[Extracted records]
------------------------
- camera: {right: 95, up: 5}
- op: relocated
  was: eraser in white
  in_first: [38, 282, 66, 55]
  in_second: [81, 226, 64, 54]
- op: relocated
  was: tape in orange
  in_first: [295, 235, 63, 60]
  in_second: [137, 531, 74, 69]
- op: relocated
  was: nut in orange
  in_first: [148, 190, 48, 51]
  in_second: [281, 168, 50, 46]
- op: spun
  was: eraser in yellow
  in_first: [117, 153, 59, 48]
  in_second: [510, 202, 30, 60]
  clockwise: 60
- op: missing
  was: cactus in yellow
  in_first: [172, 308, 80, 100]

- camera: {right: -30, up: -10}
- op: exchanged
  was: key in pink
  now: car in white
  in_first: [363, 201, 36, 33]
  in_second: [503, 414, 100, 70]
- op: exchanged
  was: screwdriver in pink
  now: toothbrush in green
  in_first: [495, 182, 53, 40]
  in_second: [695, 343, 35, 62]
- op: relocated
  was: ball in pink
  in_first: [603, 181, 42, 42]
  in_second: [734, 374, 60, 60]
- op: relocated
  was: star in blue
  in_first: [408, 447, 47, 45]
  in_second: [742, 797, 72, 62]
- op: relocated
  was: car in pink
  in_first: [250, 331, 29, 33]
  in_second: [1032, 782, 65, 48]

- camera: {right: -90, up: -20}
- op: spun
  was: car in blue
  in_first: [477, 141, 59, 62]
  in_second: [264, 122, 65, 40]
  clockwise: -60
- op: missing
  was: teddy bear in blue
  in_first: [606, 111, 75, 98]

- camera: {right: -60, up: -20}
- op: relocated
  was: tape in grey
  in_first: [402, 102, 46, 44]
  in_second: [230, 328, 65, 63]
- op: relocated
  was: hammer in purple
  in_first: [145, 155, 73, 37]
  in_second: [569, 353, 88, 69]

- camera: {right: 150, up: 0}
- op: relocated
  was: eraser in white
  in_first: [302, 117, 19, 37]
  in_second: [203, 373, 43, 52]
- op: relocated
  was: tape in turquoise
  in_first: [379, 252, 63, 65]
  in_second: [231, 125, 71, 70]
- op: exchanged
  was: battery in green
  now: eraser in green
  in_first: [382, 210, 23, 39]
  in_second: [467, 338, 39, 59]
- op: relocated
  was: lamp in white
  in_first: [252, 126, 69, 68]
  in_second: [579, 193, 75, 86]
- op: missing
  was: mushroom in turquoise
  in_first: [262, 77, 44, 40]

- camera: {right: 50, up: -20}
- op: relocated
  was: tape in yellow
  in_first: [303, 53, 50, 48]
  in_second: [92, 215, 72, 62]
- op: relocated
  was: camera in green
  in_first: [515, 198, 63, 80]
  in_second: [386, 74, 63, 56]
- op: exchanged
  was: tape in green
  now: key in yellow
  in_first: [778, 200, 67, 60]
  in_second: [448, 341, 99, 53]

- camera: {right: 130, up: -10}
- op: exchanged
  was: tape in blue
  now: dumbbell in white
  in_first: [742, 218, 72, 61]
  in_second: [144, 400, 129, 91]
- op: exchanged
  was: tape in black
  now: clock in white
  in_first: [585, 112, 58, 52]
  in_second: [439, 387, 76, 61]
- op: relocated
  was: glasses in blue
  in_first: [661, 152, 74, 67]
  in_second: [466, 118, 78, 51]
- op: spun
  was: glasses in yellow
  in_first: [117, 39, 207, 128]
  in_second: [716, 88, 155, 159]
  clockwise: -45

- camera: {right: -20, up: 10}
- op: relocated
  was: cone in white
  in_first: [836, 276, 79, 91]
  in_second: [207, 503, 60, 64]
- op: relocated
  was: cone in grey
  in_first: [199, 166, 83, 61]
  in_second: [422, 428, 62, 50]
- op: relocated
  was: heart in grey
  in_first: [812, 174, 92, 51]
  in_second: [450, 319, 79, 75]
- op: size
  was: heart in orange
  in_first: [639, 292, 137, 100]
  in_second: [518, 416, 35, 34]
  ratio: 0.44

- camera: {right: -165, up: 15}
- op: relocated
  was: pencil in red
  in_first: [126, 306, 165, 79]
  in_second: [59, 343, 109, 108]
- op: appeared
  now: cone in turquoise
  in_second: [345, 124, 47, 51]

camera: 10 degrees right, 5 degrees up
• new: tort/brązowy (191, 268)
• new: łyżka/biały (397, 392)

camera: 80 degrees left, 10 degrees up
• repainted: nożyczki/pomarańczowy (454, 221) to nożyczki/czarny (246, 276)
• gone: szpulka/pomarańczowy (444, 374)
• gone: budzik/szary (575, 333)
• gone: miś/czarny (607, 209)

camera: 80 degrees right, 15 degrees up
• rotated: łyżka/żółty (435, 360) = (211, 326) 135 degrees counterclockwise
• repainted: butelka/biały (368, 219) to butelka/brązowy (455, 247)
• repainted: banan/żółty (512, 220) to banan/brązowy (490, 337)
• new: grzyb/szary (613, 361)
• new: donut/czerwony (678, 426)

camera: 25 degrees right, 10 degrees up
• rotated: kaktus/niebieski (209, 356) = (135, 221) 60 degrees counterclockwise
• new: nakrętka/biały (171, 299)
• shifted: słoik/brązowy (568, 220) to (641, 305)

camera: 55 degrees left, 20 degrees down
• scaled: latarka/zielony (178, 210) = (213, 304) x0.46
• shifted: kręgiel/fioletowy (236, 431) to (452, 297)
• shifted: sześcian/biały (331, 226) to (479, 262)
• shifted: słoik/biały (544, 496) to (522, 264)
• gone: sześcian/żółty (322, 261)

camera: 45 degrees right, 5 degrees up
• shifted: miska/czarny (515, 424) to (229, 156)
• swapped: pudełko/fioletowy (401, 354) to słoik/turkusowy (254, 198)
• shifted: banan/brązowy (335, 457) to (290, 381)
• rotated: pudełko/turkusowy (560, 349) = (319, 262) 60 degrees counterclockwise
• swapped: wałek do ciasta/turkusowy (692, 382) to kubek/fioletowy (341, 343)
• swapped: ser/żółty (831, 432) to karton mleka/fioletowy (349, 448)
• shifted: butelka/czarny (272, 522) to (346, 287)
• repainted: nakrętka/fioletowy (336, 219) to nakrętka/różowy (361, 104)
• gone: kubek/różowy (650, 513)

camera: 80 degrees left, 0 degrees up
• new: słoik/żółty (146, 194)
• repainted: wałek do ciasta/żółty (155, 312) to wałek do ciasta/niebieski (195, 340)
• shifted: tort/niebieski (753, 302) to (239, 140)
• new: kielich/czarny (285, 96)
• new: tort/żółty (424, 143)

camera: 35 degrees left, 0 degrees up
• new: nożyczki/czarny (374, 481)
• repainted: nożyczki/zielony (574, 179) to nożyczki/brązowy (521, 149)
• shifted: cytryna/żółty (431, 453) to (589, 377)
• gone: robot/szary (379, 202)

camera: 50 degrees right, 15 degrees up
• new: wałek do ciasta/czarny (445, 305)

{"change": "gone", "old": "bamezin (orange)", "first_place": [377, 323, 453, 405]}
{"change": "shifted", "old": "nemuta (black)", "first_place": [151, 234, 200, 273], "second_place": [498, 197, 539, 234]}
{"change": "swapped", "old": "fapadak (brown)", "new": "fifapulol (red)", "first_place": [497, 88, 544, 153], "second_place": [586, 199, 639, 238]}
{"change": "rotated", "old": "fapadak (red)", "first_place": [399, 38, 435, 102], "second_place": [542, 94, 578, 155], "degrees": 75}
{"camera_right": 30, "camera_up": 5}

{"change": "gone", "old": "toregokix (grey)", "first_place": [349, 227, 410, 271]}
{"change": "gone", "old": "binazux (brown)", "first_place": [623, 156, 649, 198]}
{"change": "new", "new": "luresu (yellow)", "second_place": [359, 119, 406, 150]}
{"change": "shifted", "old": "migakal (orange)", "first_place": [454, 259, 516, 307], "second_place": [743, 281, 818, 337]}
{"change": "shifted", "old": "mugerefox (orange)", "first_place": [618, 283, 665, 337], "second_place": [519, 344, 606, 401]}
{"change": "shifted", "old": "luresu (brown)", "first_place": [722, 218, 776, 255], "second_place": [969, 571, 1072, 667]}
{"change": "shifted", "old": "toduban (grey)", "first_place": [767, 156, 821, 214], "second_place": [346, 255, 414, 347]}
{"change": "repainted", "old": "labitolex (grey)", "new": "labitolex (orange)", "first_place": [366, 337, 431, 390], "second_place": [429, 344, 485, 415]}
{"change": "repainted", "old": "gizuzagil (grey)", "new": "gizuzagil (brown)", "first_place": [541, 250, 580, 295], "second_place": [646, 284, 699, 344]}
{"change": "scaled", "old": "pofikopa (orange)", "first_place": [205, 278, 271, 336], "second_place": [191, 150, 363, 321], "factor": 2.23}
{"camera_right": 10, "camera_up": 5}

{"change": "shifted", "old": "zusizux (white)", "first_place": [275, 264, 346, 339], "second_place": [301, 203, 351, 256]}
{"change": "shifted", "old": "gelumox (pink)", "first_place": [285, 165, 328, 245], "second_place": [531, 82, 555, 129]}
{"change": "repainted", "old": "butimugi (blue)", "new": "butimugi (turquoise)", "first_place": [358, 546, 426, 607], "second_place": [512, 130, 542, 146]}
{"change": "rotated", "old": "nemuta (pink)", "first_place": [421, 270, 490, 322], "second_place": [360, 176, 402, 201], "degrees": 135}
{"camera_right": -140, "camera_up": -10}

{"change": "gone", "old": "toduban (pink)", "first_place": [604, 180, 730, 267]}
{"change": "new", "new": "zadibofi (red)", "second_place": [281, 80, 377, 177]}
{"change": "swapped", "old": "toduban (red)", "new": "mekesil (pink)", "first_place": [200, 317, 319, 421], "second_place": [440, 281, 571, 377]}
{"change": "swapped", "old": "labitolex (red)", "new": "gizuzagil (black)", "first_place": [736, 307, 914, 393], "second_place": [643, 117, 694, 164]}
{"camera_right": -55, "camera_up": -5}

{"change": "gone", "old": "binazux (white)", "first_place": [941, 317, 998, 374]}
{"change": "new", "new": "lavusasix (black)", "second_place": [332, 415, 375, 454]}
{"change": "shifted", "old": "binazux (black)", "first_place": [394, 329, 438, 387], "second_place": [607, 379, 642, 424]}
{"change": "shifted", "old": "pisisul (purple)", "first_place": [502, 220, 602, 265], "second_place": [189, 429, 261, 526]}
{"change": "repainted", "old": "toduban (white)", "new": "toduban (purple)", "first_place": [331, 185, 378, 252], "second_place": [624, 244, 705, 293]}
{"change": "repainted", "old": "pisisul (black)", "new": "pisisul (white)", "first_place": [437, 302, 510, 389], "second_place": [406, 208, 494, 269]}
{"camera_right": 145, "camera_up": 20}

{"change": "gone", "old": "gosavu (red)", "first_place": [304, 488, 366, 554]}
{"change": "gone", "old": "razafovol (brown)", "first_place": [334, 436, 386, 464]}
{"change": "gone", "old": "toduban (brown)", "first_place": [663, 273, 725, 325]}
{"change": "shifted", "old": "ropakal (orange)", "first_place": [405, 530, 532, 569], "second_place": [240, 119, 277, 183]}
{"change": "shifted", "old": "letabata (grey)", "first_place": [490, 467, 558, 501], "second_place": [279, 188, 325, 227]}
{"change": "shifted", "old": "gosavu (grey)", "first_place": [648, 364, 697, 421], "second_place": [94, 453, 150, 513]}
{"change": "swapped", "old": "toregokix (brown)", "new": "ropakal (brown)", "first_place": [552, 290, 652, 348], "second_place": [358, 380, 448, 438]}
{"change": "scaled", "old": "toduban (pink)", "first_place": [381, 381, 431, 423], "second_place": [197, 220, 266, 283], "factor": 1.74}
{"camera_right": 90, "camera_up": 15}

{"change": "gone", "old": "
------------------------
#### Task to carry out:
When you reach the line holding "in_second: [137, 531, 74, 69]" in the records above, begin reproducing exactly, stop after the line holding "was: cactus in yellow", and output nothing else.

#### Answer to this exercise:
  in_second: [137, 531, 74, 69]
- op: relocated
  was: nut in orange
  in_first: [148, 190, 48, 51]
  in_second: [281, 168, 50, 46]
- op: spun
  was: eraser in yellow
  in_first: [117, 153, 59, 48]
  in_second: [510, 202, 30, 60]
  clockwise: 60
- op: missing
  was: cactus in yellow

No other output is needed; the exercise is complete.